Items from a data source

□ □ □ □ □

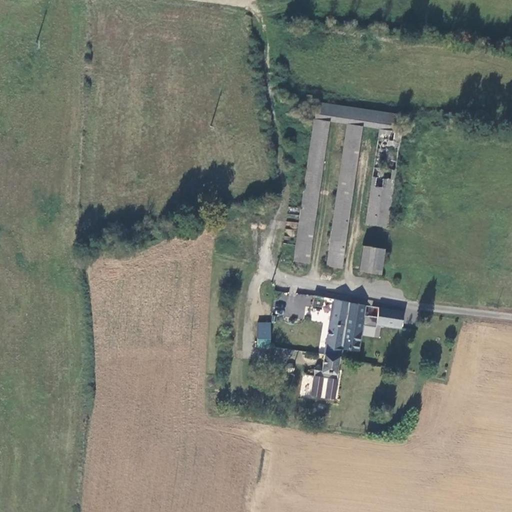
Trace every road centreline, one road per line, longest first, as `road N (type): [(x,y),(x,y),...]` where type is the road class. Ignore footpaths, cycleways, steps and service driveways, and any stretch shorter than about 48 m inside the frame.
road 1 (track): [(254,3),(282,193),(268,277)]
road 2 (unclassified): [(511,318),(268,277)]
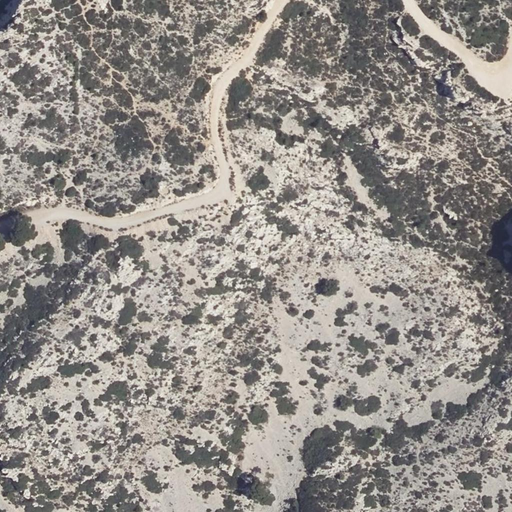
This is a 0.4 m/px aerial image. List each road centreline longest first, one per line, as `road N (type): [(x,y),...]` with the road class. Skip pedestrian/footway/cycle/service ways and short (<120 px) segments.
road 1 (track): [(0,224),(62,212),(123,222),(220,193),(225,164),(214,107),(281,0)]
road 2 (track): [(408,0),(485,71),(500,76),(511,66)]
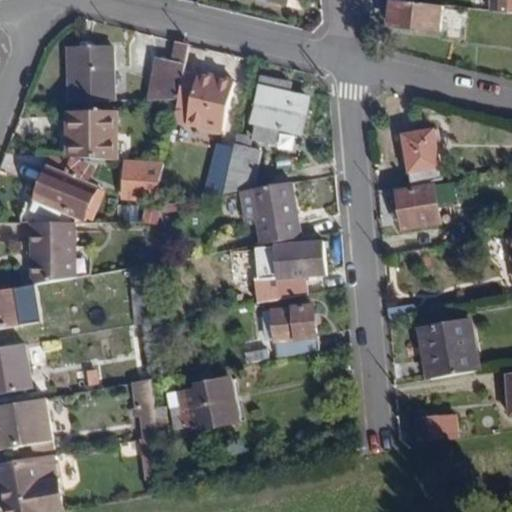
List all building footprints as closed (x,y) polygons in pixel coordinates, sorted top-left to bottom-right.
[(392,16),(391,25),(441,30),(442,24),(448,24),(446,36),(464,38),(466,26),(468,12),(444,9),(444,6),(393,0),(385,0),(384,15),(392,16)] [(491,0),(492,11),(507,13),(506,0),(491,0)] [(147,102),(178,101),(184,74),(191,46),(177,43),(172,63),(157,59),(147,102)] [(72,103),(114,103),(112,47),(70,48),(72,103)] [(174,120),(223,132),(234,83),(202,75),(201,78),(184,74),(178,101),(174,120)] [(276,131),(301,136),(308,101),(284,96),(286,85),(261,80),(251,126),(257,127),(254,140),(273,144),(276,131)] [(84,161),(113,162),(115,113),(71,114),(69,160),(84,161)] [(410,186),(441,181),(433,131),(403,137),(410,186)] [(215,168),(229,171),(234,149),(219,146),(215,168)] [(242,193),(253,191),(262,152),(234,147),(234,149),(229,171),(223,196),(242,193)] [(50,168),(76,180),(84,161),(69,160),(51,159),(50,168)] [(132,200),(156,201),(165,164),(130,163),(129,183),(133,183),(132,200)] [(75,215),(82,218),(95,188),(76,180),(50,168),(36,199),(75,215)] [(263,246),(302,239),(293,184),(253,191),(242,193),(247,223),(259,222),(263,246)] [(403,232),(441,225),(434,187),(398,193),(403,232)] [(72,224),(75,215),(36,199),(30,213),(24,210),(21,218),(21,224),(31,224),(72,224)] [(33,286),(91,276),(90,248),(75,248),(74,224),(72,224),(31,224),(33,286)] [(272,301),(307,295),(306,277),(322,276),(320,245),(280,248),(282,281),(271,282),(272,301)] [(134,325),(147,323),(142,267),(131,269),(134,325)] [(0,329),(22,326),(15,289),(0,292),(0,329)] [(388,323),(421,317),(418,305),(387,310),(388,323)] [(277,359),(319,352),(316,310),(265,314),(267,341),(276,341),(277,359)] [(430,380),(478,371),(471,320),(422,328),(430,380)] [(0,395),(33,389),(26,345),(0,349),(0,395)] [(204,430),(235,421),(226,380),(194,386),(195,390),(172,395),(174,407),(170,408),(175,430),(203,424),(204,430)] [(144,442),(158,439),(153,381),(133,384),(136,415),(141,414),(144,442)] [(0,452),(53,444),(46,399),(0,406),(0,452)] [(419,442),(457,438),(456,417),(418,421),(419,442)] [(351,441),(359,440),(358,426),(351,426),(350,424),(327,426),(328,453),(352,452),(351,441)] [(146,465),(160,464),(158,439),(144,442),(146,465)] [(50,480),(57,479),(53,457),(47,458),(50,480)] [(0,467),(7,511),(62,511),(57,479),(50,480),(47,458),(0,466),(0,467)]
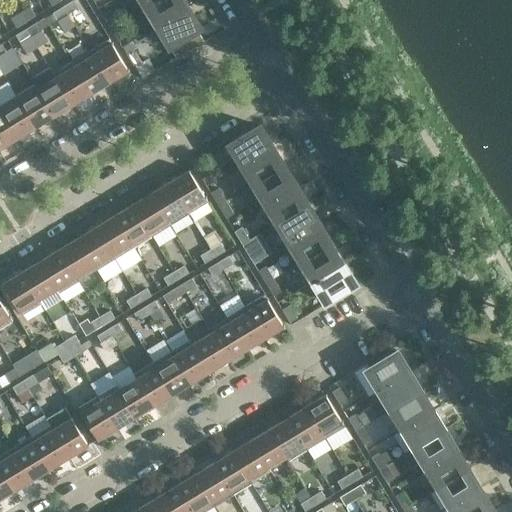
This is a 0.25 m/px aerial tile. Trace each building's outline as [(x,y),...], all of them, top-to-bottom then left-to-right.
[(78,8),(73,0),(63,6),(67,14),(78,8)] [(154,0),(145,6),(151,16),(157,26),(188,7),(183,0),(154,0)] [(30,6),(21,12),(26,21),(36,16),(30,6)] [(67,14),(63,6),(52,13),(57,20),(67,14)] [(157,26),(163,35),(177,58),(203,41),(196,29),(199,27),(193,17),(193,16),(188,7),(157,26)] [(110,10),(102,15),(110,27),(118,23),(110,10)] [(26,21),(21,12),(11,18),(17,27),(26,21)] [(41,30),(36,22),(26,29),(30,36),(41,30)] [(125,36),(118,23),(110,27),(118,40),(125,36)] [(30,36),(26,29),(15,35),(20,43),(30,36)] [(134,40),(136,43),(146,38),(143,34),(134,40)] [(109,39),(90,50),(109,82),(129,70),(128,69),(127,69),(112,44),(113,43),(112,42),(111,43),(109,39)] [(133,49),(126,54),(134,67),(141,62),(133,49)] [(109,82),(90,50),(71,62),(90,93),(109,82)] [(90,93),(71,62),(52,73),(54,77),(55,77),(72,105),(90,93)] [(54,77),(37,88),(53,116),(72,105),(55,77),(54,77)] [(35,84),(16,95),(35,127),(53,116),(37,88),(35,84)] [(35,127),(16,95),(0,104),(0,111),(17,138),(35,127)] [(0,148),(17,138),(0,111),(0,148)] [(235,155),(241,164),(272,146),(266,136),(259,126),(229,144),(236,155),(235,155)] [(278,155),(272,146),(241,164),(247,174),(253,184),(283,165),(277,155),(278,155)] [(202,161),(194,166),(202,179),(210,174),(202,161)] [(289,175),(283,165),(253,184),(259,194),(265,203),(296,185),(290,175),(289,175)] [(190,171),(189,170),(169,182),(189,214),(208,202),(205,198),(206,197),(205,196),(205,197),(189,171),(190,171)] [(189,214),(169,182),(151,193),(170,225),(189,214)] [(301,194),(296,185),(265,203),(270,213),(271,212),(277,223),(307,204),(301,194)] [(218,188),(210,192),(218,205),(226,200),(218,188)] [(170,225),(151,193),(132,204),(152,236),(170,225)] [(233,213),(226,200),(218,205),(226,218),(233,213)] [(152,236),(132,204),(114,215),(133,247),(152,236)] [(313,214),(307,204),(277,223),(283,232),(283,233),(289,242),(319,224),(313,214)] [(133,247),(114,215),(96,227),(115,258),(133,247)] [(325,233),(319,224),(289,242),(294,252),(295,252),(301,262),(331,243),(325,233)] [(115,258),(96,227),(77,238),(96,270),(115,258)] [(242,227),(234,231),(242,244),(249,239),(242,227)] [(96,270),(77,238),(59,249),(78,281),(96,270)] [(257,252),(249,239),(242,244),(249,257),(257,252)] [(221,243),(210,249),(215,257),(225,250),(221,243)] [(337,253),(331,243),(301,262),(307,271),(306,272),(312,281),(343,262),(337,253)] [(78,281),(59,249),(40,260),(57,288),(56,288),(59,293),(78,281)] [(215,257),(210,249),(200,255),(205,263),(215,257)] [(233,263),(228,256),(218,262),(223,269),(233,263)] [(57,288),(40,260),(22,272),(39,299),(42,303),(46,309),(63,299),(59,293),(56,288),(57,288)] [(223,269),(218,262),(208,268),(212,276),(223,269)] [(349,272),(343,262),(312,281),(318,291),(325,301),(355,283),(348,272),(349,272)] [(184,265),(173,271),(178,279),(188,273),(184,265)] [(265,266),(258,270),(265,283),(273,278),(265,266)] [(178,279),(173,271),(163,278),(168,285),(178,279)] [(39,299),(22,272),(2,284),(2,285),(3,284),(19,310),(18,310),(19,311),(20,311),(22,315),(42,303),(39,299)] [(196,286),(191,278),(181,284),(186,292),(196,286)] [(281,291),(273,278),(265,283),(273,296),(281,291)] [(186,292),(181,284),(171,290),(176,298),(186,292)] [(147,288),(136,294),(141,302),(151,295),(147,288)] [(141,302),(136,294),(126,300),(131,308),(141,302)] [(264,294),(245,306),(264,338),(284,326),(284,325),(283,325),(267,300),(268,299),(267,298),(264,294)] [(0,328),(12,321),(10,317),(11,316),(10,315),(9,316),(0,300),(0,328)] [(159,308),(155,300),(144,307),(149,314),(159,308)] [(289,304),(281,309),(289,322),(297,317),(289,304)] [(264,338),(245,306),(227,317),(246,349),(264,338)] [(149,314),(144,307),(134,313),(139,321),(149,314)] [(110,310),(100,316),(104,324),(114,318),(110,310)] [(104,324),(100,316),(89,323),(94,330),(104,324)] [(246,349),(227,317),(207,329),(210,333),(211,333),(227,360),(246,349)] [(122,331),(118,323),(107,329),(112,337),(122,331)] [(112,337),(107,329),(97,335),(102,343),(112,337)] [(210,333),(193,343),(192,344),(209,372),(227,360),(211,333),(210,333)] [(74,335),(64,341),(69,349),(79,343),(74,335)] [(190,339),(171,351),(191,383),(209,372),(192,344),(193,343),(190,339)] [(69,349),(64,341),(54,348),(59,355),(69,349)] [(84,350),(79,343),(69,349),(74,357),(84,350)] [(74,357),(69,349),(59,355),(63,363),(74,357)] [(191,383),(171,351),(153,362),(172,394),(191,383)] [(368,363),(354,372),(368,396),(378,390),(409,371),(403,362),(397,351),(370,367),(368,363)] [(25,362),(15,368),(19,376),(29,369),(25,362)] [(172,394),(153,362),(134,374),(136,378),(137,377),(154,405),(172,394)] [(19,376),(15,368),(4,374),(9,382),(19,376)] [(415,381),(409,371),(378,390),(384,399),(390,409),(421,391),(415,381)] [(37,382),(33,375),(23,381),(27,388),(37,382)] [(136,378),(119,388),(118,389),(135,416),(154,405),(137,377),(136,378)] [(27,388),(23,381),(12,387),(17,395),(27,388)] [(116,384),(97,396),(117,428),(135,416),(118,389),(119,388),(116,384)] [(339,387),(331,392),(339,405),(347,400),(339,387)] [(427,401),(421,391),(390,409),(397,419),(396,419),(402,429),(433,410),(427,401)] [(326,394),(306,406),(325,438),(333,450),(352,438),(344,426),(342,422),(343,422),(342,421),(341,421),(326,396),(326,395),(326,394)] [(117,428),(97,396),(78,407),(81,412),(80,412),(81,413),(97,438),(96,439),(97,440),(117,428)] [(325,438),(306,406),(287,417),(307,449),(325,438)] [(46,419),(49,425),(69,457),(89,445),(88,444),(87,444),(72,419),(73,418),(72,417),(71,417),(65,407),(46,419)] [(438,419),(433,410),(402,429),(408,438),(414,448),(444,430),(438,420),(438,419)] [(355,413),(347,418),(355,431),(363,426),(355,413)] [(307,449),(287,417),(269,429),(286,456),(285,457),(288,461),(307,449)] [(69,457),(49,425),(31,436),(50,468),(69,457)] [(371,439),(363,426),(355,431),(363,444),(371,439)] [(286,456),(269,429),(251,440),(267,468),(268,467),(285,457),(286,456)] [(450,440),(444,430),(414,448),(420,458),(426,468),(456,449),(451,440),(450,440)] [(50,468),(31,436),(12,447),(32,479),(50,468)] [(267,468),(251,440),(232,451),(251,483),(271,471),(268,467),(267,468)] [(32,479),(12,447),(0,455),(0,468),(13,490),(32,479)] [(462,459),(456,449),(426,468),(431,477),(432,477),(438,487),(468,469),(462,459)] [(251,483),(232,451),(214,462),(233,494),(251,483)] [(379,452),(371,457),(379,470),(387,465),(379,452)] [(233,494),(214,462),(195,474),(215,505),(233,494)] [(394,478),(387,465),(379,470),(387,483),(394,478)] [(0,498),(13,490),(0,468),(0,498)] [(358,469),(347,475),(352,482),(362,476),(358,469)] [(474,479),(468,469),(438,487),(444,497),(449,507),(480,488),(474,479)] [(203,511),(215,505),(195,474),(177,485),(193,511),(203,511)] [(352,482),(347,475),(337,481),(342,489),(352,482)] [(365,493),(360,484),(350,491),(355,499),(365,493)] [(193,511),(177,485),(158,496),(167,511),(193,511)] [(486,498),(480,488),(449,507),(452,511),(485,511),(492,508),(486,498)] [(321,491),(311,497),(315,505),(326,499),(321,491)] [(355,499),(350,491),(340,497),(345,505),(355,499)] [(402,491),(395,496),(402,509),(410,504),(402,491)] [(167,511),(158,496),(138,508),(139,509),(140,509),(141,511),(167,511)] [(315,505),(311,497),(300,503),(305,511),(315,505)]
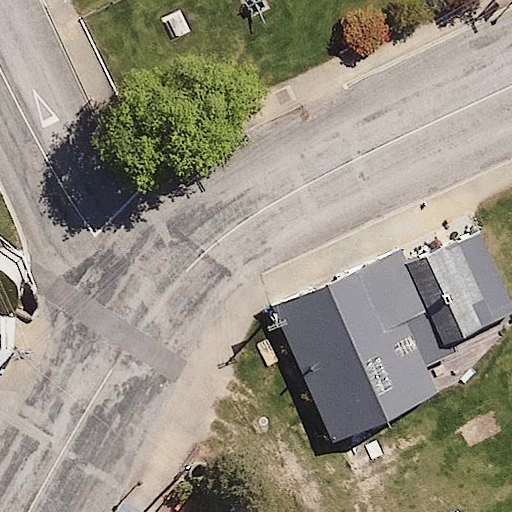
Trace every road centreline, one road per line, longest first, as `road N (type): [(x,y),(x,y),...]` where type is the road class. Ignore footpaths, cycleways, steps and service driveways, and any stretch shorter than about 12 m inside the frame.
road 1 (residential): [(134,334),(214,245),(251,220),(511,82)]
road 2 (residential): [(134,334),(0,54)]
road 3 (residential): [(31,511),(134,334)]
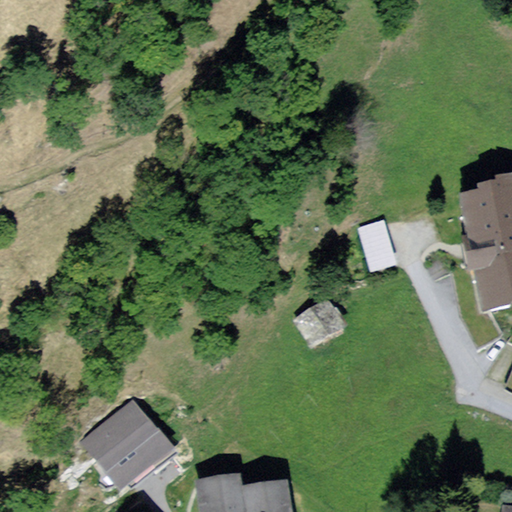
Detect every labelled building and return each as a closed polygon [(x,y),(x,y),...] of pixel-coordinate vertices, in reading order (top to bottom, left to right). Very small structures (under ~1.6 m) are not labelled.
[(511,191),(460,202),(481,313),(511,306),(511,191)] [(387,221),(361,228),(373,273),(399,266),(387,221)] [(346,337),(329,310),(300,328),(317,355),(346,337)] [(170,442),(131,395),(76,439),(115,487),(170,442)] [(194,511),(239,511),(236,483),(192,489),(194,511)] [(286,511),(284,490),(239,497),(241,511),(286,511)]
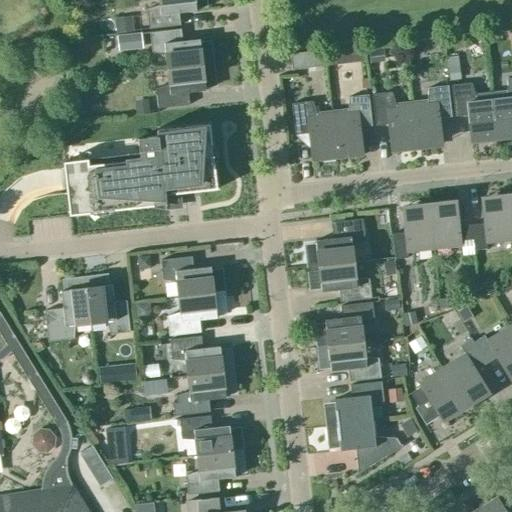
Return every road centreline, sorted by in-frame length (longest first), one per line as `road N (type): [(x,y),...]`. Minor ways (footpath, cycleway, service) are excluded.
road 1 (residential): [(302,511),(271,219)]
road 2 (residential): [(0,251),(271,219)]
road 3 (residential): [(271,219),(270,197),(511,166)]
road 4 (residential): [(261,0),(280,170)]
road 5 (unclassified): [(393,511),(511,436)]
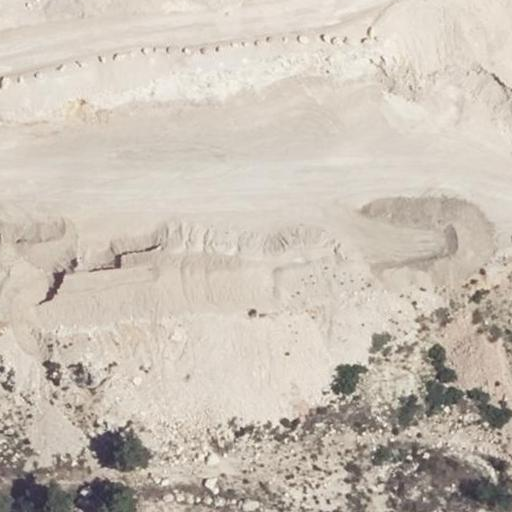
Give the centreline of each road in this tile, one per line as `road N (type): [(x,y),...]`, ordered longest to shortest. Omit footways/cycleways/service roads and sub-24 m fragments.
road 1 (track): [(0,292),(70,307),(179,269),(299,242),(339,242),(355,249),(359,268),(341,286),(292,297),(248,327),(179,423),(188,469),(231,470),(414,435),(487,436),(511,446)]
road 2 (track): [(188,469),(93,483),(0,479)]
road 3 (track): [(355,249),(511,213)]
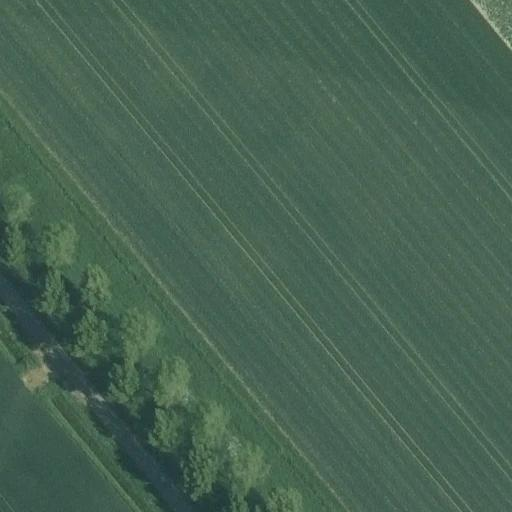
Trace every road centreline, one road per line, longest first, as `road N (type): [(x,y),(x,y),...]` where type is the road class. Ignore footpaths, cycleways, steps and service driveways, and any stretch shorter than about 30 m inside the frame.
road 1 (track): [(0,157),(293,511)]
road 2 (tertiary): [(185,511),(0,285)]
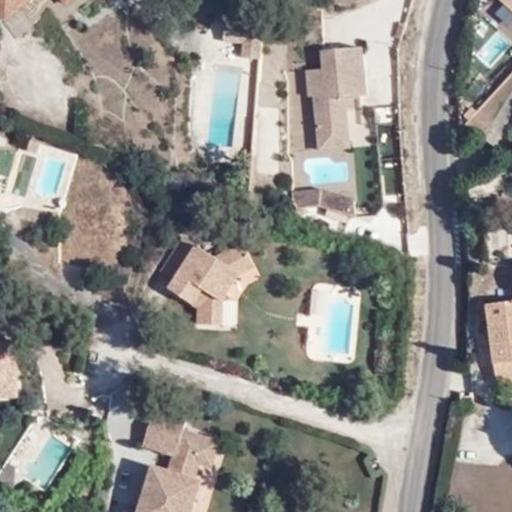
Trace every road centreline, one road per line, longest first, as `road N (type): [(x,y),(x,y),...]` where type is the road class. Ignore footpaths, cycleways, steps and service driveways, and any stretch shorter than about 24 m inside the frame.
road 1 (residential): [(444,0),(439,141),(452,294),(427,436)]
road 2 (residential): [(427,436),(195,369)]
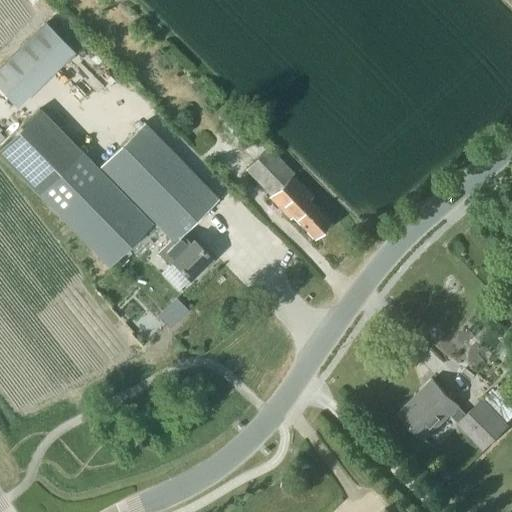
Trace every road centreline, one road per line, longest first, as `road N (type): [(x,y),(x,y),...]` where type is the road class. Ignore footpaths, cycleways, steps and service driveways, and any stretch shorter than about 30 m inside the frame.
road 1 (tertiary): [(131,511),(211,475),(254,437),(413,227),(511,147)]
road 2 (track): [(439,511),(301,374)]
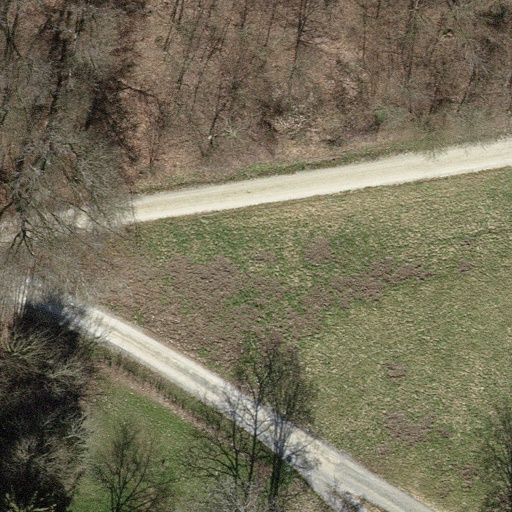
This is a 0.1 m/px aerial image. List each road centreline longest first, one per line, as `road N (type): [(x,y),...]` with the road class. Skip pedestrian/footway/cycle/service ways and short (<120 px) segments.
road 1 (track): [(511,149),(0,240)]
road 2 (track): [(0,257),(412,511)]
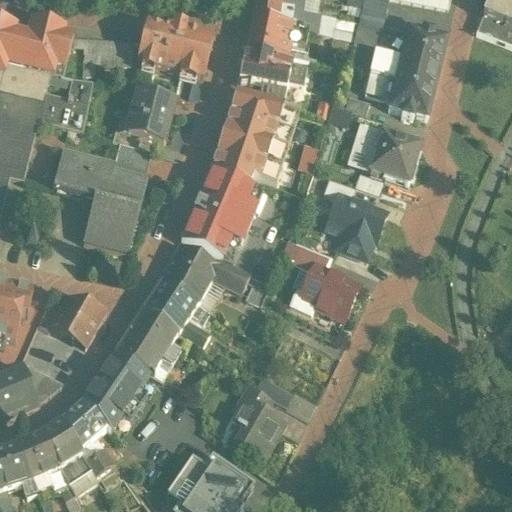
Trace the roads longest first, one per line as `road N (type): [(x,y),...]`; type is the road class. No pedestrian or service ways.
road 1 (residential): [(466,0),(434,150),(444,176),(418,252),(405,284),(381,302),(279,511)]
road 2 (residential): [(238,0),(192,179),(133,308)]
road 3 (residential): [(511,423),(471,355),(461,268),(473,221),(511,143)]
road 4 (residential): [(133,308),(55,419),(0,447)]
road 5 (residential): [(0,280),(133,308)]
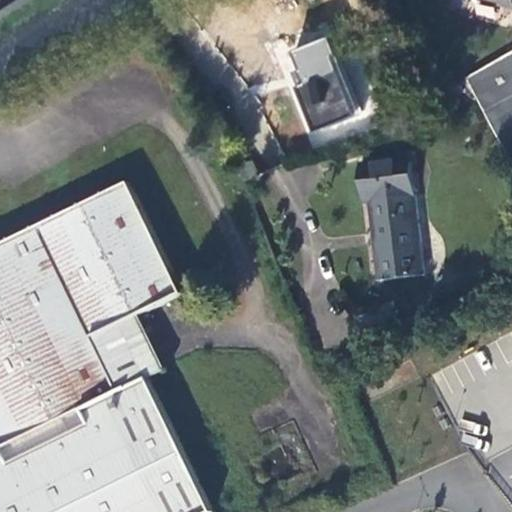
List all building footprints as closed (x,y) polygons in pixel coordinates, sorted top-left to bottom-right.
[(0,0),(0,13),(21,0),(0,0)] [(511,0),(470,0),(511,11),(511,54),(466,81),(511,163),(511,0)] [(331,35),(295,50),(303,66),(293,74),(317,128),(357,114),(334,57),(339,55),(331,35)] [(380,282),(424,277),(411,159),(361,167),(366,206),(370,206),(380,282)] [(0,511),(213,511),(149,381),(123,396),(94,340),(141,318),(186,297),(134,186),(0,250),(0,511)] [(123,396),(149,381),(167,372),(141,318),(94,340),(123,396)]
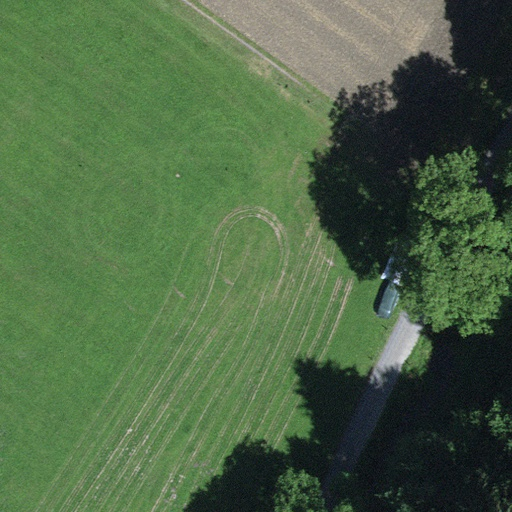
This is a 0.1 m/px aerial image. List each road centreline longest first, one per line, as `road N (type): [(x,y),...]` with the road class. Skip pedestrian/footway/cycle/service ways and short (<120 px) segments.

□ □ □ □ □

Give everything from the start of the records down through the line containing "road 2 (unclassified): [(511,318),(268,277)]" as a numbered list, leaving out blank lines and the pictures.

Worked solution >>
1. Trace every road centreline, one road per line, longest first, as `road N (type): [(x,y),(x,y),...]` where type is the road class. Ignore footpaths, cycleways, steps and service driveways, and any stretch shorter than about 48 m inside the frame.
2. road 1 (track): [(254,3),(282,193),(268,277)]
3. road 2 (unclassified): [(511,318),(268,277)]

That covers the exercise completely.